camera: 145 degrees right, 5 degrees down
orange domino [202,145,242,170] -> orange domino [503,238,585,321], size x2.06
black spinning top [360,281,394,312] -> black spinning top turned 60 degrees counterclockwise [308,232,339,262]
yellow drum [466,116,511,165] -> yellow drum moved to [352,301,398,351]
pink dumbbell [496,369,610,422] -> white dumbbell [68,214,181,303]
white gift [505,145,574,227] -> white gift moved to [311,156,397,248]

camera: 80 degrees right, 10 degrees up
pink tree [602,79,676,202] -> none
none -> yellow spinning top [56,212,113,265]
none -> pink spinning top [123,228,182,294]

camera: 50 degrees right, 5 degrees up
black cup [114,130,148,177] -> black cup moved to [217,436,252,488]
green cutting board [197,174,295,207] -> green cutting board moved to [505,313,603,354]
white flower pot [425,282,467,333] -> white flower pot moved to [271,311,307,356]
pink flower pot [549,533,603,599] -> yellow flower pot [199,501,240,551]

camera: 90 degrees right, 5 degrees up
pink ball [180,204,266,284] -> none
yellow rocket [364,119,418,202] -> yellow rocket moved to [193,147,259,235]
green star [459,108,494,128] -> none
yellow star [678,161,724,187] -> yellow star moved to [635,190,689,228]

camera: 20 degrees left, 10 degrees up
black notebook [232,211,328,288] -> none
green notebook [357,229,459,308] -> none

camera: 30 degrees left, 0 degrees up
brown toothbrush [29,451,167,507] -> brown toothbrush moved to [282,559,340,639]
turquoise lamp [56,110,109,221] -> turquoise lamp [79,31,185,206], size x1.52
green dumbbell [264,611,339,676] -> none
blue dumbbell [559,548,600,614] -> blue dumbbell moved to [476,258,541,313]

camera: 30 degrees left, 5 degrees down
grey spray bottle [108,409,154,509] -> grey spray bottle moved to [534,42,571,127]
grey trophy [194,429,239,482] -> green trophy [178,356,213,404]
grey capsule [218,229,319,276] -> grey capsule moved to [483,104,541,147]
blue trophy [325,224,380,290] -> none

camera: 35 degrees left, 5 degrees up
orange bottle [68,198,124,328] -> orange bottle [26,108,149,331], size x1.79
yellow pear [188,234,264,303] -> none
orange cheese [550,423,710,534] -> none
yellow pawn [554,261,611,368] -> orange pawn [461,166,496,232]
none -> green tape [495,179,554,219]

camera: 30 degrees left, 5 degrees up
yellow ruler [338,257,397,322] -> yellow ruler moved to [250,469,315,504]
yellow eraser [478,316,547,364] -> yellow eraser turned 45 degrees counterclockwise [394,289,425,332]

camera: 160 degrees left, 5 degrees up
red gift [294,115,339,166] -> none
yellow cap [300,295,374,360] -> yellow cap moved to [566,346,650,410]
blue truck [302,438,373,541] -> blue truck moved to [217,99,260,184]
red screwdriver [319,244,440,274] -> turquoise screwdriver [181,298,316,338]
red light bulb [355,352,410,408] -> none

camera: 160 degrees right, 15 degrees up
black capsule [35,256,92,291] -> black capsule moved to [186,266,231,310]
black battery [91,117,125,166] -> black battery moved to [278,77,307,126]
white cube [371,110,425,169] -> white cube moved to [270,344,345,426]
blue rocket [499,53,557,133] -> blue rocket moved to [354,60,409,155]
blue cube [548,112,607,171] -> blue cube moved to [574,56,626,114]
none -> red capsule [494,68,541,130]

## [What you have to do]
Exactly the lines from the one containing "white cube [371,110,425,169]" through the end of the listing should be reproduced, both ends included and nothing more.

## [Task output]
white cube [371,110,425,169] -> white cube moved to [270,344,345,426]
blue rocket [499,53,557,133] -> blue rocket moved to [354,60,409,155]
blue cube [548,112,607,171] -> blue cube moved to [574,56,626,114]
none -> red capsule [494,68,541,130]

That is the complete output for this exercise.